**What to produce**. Write out the listing exactly, dropping any picture it contains.

**Data extracts**.
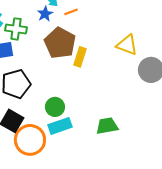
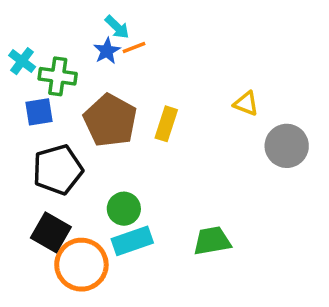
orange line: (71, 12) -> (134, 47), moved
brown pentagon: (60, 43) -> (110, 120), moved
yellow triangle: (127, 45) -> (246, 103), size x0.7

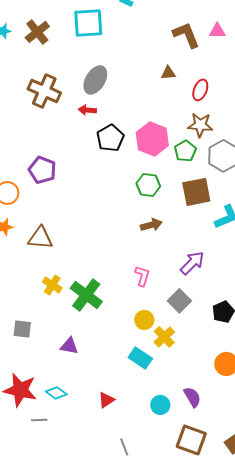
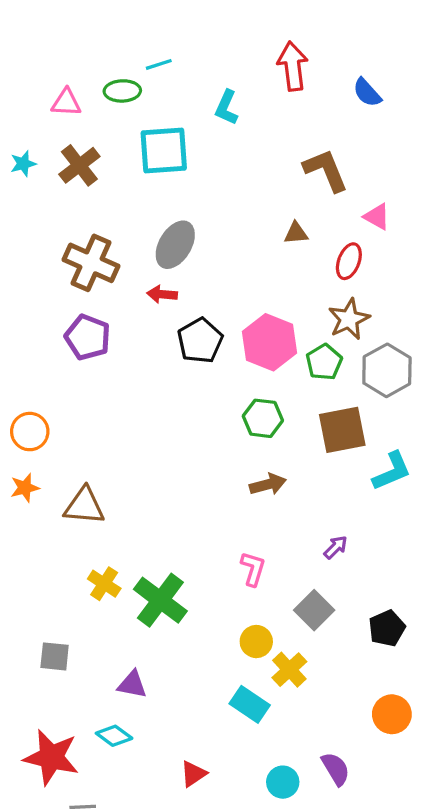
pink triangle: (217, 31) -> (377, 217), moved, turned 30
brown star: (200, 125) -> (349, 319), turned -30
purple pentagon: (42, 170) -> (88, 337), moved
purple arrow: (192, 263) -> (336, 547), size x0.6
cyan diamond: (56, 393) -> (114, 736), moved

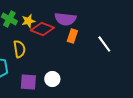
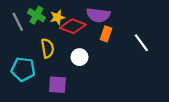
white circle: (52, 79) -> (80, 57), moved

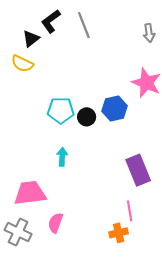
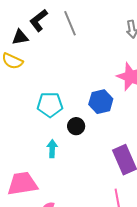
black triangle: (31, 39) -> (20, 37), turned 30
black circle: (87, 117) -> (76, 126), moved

**Answer for this exercise**.
orange line: (71, 12) -> (134, 47), moved
brown pentagon: (60, 43) -> (110, 120), moved
yellow triangle: (127, 45) -> (246, 103), size x0.7

pink triangle: (217, 31) -> (377, 217), moved, turned 30
brown star: (200, 125) -> (349, 319), turned -30
purple pentagon: (42, 170) -> (88, 337), moved
purple arrow: (192, 263) -> (336, 547), size x0.6
cyan diamond: (56, 393) -> (114, 736), moved

white circle: (52, 79) -> (80, 57), moved

black triangle: (31, 39) -> (20, 37), turned 30
black circle: (87, 117) -> (76, 126), moved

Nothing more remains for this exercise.